[Scene difference descriptions]

Content starts

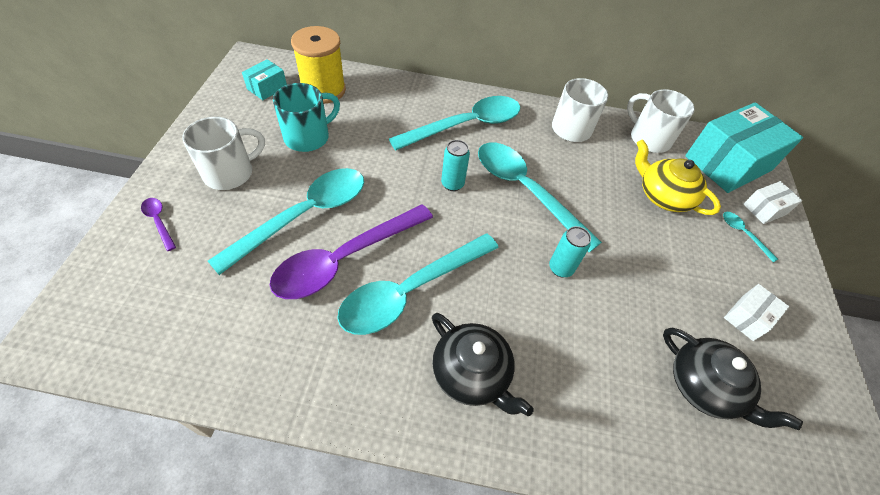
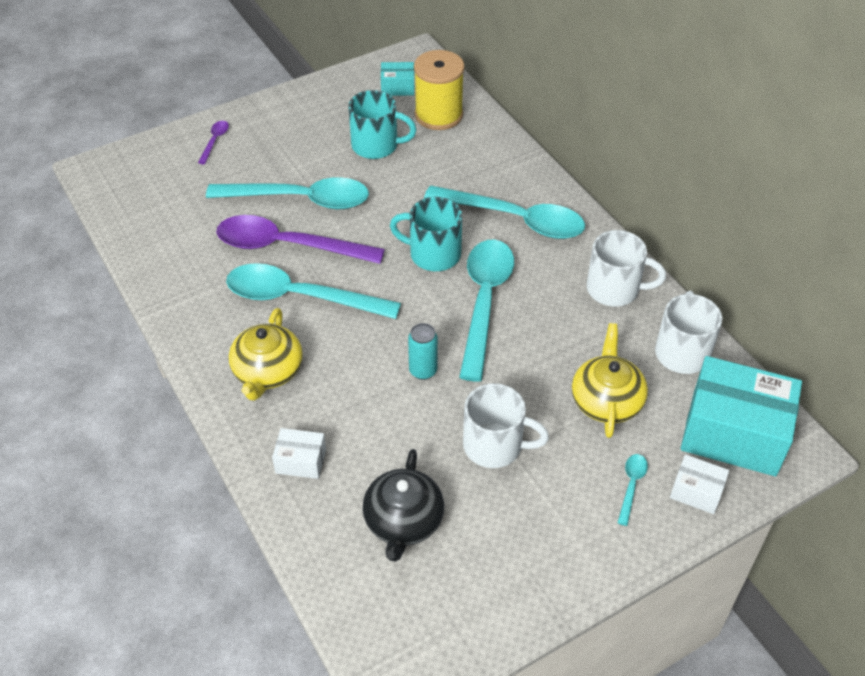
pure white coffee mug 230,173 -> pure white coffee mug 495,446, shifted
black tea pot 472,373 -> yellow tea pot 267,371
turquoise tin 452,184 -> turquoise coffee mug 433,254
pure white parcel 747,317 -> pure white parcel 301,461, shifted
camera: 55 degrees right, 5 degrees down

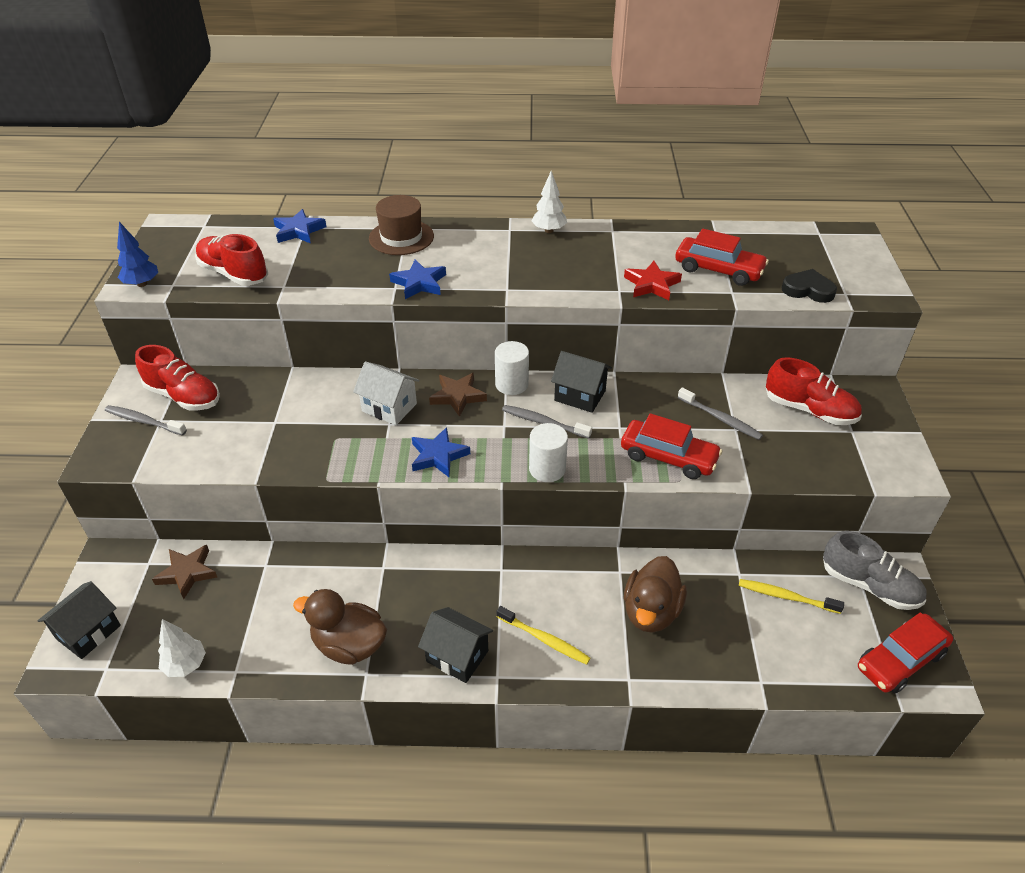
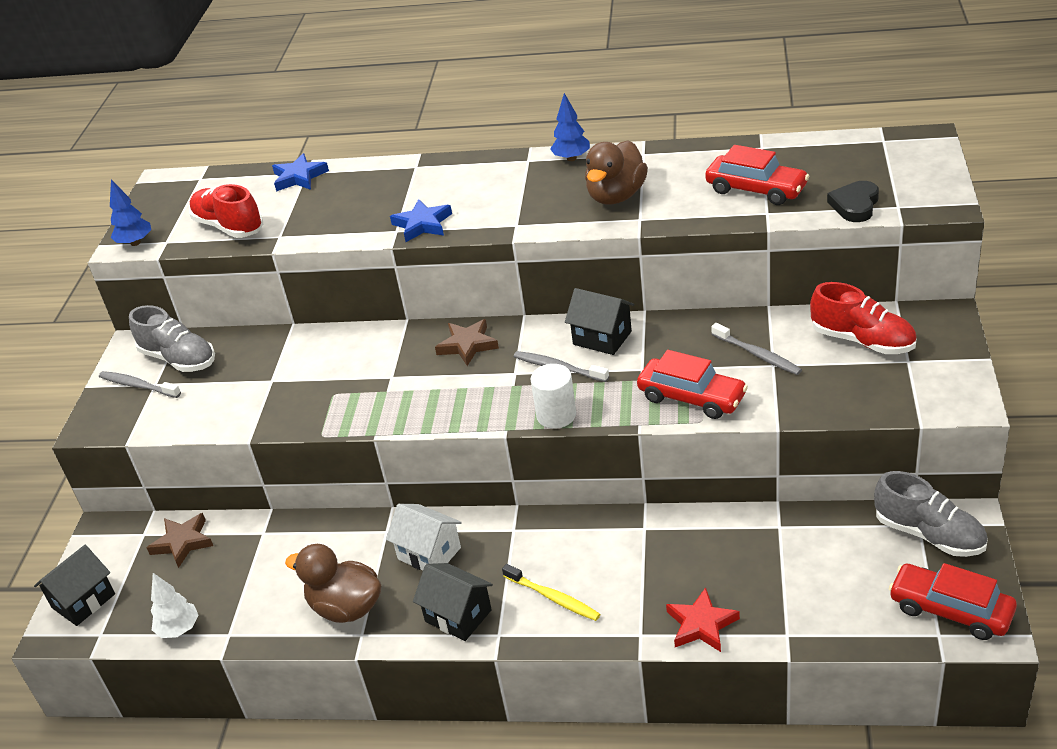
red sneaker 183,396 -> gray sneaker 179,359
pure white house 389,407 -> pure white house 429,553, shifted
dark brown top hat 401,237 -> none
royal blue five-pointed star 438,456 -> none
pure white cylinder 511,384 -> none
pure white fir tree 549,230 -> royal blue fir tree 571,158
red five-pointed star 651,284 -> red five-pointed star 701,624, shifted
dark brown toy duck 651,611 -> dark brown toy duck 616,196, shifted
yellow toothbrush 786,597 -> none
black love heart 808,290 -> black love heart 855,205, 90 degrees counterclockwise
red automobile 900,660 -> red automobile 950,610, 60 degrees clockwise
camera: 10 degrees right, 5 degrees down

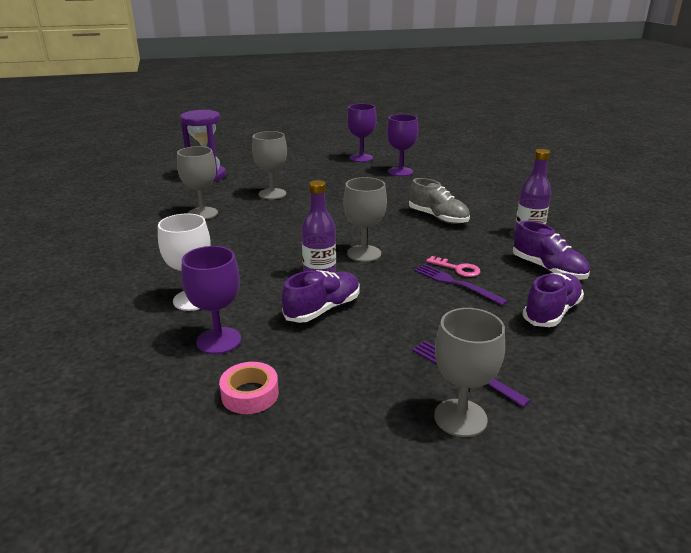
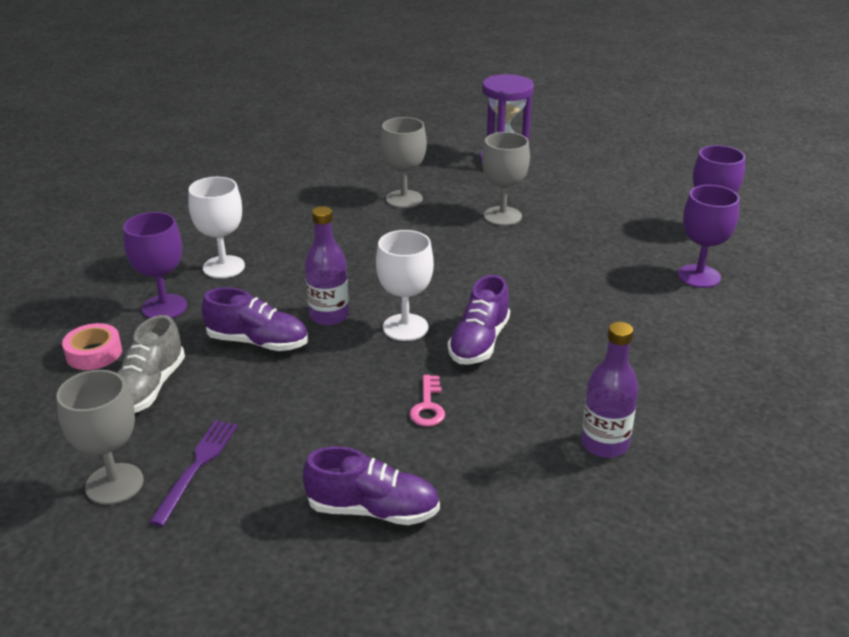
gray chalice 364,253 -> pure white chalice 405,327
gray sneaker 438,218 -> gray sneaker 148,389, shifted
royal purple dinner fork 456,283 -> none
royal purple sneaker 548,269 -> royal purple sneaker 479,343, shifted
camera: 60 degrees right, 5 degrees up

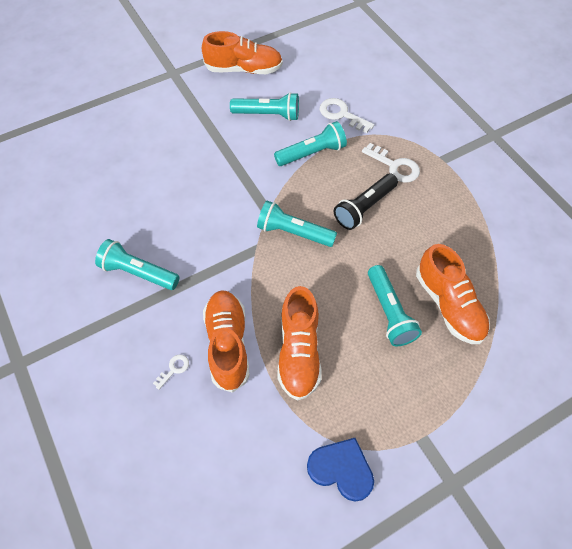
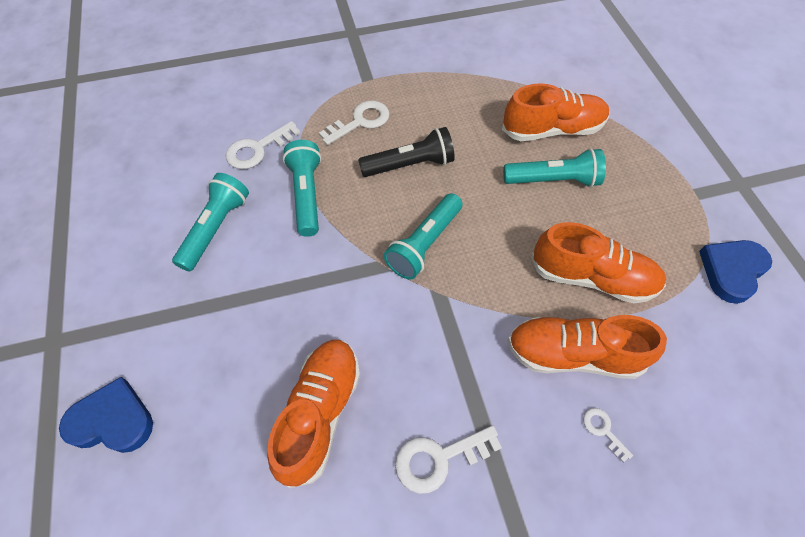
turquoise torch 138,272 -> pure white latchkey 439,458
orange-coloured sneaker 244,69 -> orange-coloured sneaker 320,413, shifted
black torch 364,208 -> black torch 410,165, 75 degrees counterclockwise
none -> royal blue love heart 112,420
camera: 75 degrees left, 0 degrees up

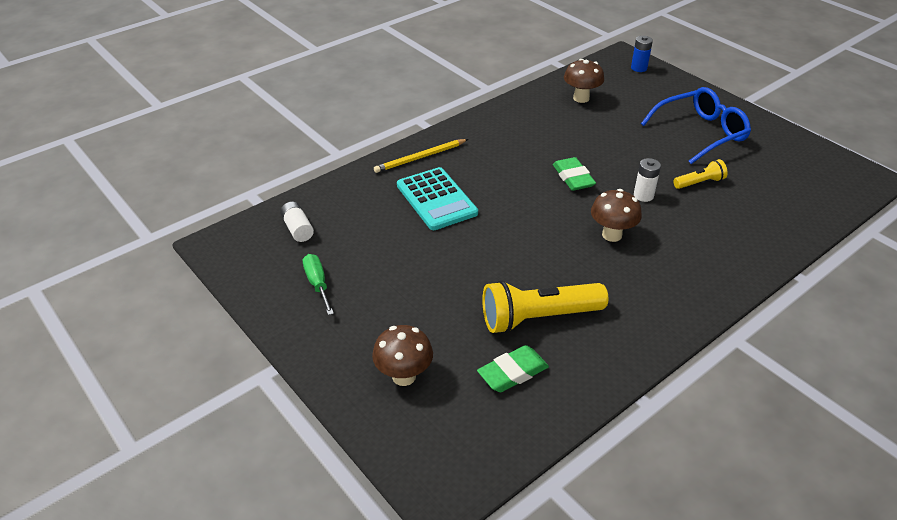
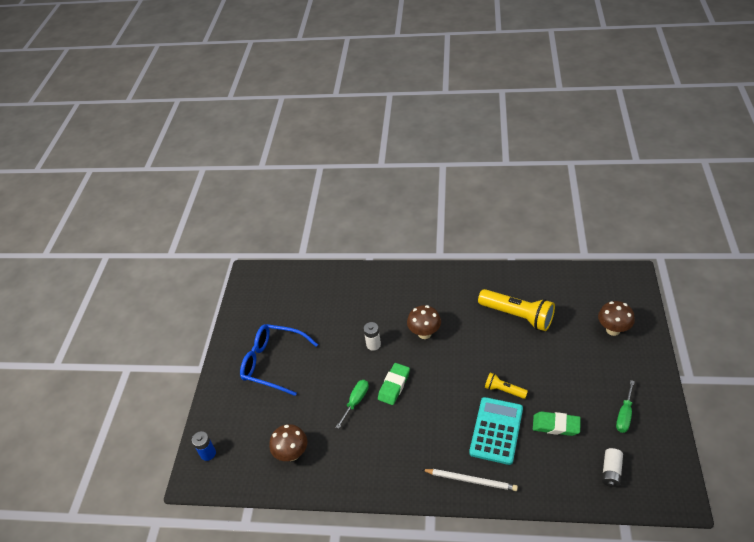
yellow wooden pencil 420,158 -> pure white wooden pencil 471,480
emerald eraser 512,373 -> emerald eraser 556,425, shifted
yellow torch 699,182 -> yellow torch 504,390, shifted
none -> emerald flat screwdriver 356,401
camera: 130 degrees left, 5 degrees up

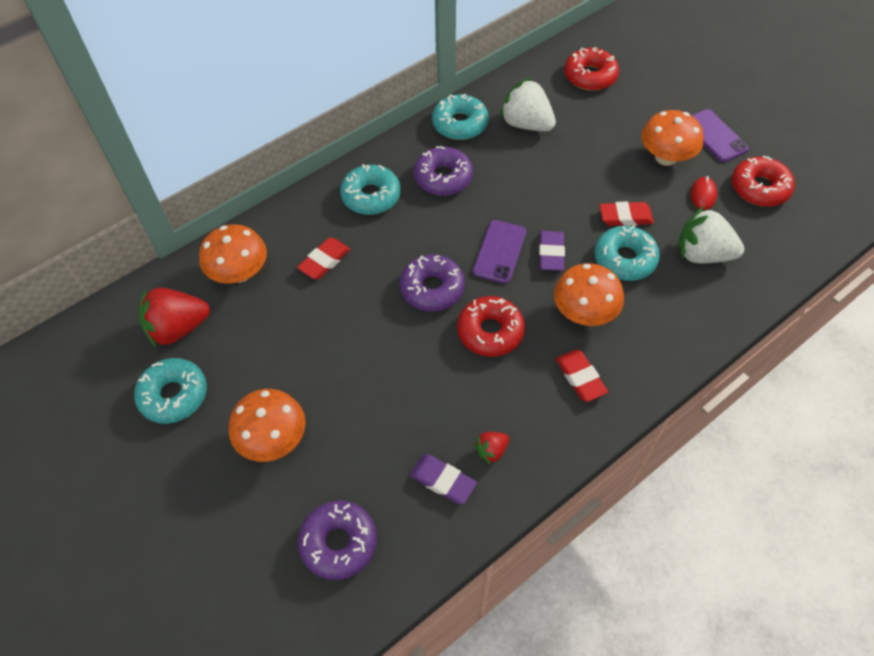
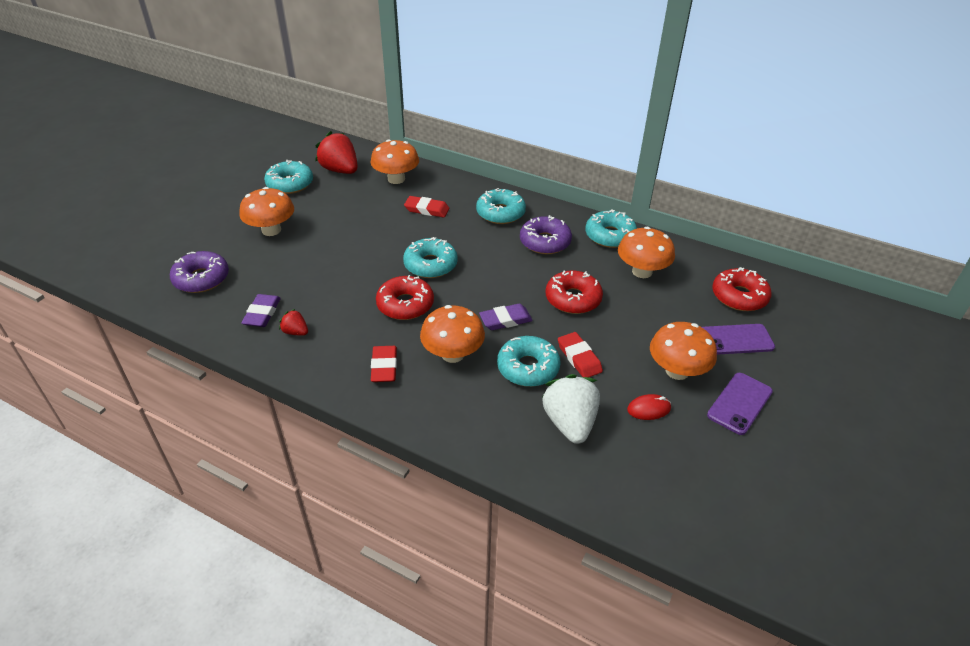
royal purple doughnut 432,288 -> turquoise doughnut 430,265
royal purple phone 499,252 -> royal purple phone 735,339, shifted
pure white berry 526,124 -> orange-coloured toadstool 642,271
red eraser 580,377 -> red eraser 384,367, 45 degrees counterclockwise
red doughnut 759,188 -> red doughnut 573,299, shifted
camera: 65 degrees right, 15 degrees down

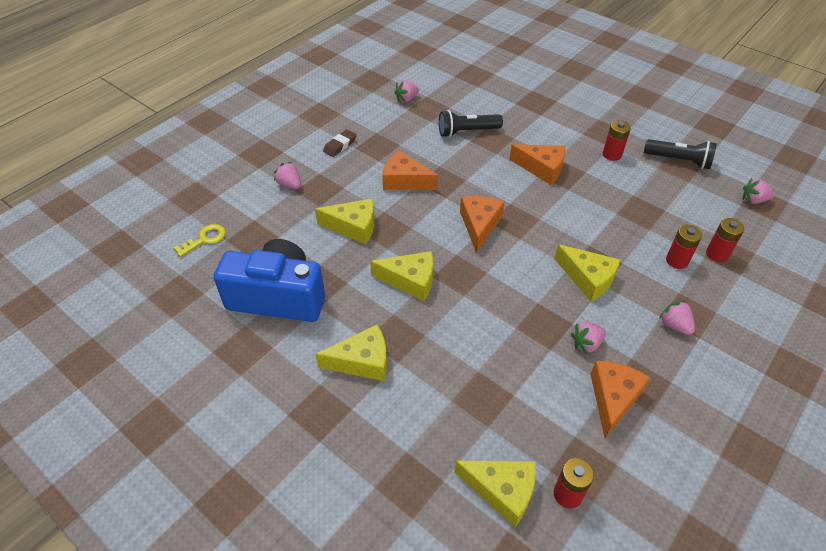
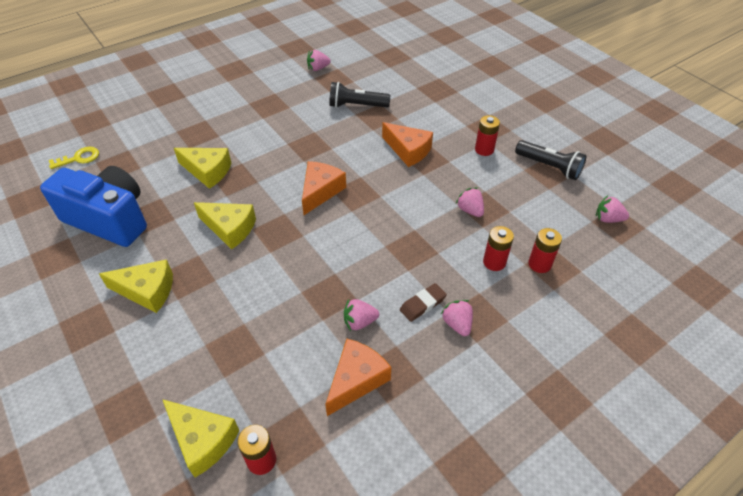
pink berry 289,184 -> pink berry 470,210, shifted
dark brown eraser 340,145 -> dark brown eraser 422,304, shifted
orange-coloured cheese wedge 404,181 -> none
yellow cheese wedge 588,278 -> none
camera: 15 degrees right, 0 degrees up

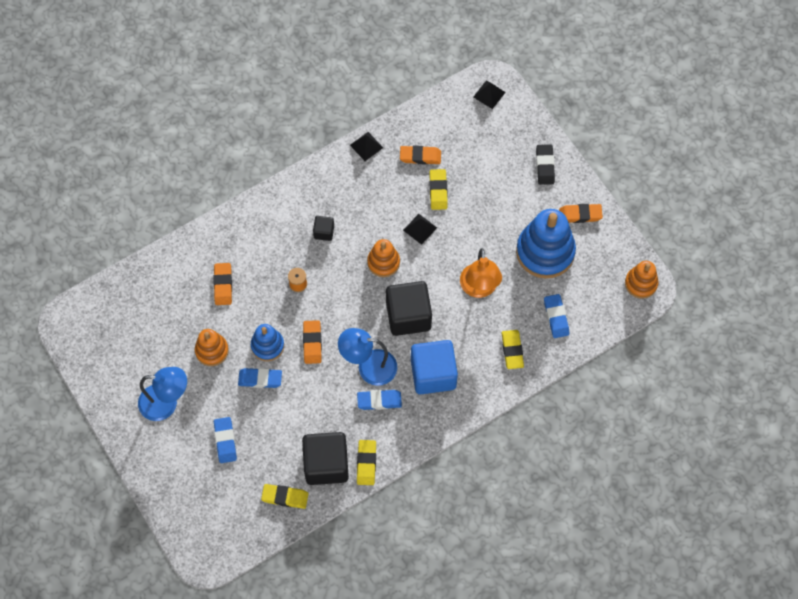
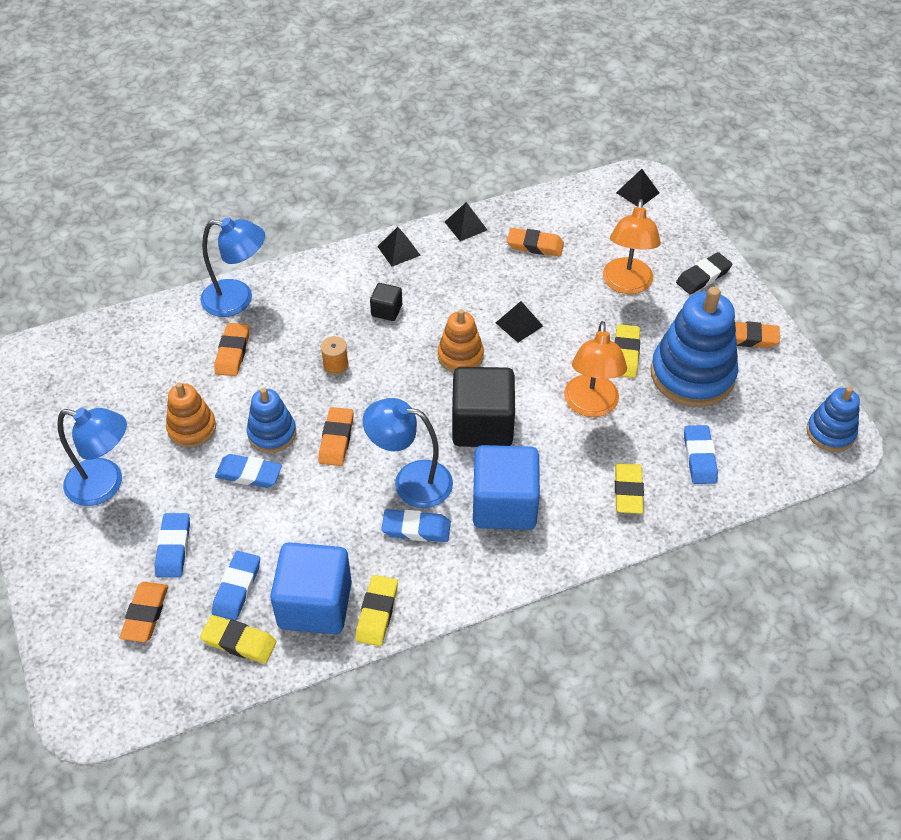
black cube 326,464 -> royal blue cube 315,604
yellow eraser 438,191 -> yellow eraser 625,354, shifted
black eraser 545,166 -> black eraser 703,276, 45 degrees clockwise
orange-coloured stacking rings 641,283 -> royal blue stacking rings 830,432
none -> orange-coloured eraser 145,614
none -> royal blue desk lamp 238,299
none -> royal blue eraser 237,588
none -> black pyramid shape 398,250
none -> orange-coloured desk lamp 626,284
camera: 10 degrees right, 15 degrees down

Content ends

Assignment »
Please give an exact copy of the entries above, from the line with "turquoise tin 452,184" down to the line with "pure white parcel 747,317", inclusive, and nothing else.

Response to the task »
turquoise tin 452,184 -> turquoise coffee mug 433,254
pure white parcel 747,317 -> pure white parcel 301,461, shifted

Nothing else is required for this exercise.